=== Records for this task ===

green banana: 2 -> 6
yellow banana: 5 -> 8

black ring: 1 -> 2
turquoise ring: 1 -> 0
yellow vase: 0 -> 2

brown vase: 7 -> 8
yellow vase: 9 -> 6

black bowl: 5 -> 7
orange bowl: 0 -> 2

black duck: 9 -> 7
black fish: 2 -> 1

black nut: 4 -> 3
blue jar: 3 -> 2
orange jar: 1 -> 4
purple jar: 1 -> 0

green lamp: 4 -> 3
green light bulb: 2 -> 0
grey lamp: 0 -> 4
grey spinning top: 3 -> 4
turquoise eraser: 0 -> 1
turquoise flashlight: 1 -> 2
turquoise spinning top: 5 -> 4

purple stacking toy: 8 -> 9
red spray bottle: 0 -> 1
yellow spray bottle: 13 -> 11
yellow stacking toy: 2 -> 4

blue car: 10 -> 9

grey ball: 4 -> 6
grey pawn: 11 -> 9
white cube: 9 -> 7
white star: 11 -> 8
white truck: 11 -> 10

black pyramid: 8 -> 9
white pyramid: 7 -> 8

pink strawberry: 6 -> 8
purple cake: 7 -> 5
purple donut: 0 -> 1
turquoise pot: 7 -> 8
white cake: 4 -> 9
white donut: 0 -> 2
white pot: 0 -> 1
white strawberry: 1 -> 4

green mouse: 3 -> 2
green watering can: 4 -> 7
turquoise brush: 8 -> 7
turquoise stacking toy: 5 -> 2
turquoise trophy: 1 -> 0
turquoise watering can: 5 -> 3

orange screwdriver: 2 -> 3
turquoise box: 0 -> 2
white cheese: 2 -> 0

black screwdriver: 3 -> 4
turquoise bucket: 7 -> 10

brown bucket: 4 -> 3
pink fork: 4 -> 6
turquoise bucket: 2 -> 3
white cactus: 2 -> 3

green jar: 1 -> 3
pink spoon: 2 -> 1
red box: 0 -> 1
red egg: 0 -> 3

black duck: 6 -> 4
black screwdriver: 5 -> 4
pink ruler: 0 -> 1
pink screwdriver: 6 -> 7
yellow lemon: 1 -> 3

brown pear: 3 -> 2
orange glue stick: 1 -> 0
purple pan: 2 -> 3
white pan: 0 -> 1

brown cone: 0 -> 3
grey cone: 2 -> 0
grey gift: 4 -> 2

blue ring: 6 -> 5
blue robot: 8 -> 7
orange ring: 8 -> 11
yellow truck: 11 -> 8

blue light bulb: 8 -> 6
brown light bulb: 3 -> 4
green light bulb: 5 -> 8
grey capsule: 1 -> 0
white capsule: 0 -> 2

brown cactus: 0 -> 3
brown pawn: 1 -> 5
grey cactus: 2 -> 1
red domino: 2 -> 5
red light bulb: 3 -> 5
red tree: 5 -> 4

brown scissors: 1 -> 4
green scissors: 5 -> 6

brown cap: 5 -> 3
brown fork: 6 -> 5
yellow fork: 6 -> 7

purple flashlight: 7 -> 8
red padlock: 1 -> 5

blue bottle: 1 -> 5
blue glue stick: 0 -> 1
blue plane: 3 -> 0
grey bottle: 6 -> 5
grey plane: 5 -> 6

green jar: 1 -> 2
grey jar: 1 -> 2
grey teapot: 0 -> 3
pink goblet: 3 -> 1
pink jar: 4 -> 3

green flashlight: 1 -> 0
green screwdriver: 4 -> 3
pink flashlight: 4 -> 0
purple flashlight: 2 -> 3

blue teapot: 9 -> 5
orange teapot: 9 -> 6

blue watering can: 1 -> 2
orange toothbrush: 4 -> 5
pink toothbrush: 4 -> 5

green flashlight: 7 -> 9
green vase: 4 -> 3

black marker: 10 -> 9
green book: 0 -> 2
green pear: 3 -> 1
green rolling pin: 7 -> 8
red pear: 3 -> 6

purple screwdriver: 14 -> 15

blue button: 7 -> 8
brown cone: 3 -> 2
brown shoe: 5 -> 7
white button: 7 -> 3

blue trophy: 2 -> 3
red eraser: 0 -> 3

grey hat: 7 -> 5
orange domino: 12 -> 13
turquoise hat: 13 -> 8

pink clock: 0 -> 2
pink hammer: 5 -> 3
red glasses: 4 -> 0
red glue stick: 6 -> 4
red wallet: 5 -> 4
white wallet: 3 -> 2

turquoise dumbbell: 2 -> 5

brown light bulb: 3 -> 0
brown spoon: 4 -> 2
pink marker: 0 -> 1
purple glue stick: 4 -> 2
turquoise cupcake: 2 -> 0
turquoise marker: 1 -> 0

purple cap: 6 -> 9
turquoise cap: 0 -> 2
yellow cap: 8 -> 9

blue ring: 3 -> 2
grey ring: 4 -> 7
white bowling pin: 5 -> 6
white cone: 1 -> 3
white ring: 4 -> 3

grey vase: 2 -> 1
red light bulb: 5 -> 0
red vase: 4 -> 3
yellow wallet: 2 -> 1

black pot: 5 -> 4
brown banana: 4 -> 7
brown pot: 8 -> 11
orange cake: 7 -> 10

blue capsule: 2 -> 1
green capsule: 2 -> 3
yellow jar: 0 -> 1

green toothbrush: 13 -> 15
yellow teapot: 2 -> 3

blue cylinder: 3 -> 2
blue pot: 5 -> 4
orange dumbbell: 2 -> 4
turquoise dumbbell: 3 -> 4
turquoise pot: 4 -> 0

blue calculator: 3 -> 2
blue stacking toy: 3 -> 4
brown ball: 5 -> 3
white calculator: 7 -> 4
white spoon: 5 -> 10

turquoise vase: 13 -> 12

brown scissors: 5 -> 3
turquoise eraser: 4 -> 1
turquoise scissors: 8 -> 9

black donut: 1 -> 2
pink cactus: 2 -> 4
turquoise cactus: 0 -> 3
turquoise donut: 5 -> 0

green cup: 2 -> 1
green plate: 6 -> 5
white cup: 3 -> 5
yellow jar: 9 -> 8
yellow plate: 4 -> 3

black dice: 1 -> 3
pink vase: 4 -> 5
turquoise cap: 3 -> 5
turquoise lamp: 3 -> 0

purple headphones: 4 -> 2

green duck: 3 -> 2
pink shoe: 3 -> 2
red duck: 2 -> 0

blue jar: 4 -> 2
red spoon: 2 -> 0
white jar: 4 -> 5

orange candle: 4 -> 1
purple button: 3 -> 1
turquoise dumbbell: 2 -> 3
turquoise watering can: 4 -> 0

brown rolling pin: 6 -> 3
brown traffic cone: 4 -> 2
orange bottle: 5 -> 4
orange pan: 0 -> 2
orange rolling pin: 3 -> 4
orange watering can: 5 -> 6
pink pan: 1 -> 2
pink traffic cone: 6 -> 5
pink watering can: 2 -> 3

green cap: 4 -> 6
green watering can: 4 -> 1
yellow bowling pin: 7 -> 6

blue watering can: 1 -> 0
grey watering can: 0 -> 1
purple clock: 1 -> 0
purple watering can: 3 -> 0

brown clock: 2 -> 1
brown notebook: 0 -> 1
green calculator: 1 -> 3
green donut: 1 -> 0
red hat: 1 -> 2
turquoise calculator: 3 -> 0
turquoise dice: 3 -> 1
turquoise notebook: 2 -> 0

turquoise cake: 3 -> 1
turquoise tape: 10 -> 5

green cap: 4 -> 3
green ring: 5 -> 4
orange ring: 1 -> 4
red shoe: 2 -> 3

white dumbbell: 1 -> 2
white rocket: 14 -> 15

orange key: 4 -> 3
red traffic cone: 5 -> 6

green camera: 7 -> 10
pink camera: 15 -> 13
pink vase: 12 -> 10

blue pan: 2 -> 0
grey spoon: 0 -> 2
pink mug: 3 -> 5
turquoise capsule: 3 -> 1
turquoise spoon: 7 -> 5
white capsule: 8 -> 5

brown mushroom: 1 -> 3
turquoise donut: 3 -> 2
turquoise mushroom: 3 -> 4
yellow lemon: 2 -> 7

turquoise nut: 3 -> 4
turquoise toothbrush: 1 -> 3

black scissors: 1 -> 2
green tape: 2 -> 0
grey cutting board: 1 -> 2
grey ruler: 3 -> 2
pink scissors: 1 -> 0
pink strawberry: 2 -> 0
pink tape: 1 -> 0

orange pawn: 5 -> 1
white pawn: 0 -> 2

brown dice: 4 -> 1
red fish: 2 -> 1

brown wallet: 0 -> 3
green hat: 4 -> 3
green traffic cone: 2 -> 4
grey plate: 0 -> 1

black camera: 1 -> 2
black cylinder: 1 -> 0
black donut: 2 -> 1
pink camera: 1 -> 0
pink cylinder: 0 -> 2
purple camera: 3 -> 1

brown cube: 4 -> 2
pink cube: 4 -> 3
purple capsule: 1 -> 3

===

> [The task] Every line in the records that holds the word "scissors" should be copied into the answer.

> [Task result]
brown scissors: 1 -> 4
green scissors: 5 -> 6
brown scissors: 5 -> 3
turquoise scissors: 8 -> 9
black scissors: 1 -> 2
pink scissors: 1 -> 0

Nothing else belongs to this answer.